What is expected
The lines you return must be all those in the data that hold the string "moved".

*** Opening Material provided ***

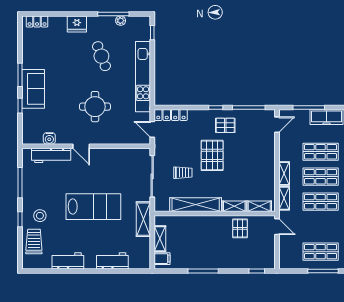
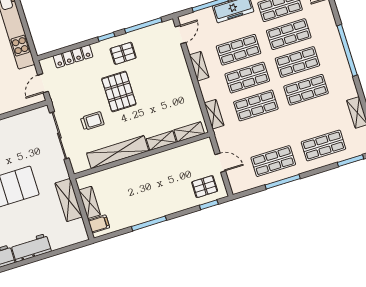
locker: (171, 115) -> (73, 56), moved
door: (152, 129) -> (43, 83), hinge flipped
shelving: (284, 174) -> (199, 66), moved
shelving: (143, 219) -> (69, 200), moved
door: (277, 227) -> (220, 163), moved
pallet: (240, 228) -> (205, 187), moved, turned 90
workbench: (112, 261) -> (31, 248), moved

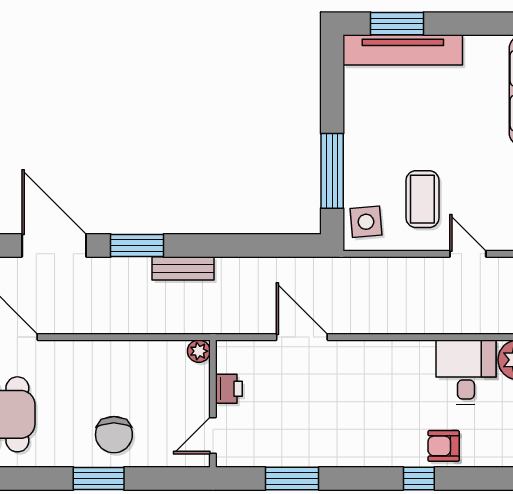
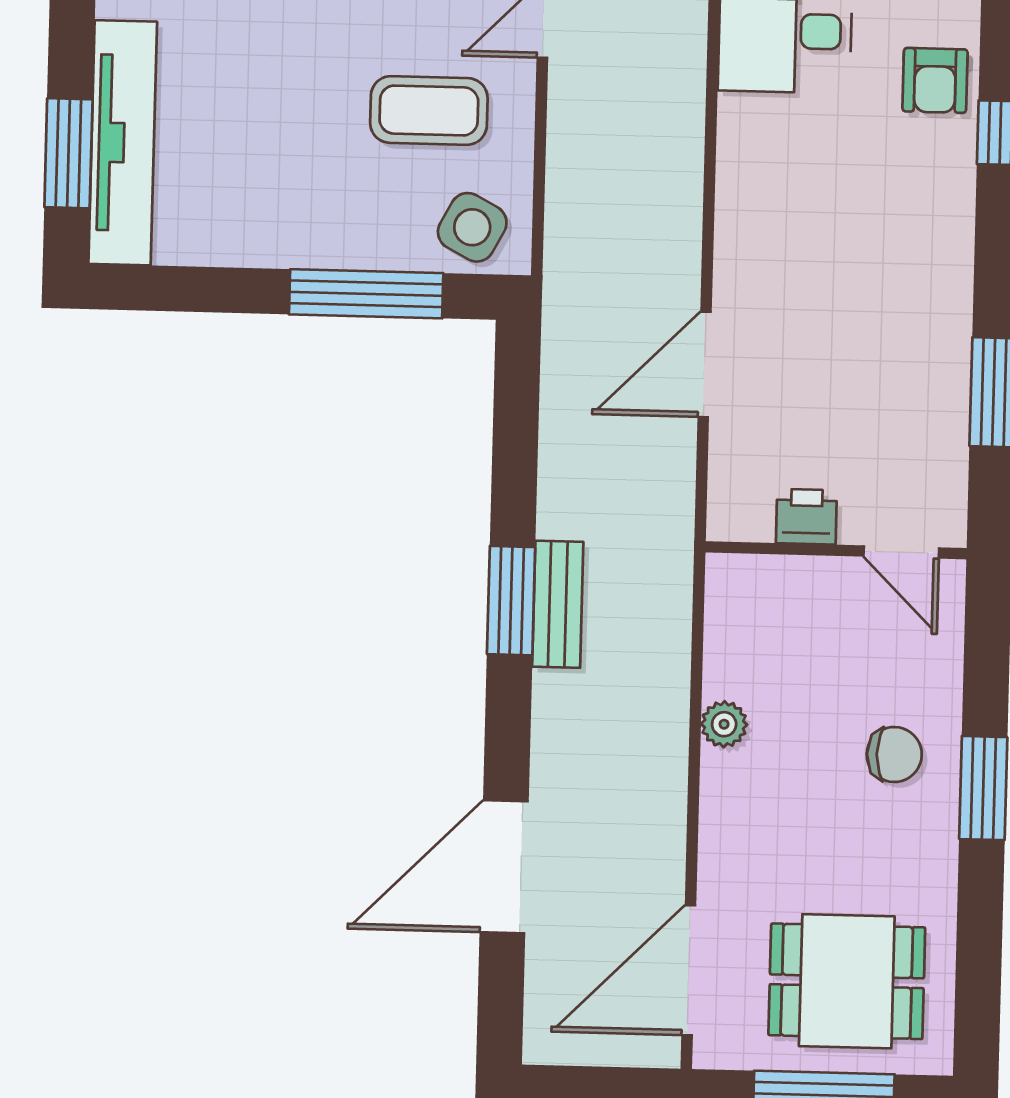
side table: (366, 222) -> (472, 227), turned 33
window: (137, 246) -> (511, 601), moved
plant: (199, 351) -> (724, 724), moved
chair: (114, 435) -> (894, 754), width x0.73, depth x0.73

*** Closing Material provided ***

Exercise solution
locker: (171, 115) -> (73, 56), moved
shelving: (284, 174) -> (199, 66), moved
shelving: (143, 219) -> (69, 200), moved
door: (277, 227) -> (220, 163), moved
pallet: (240, 228) -> (205, 187), moved, turned 90
workbench: (112, 261) -> (31, 248), moved
window: (137, 246) -> (511, 601), moved
plant: (199, 351) -> (724, 724), moved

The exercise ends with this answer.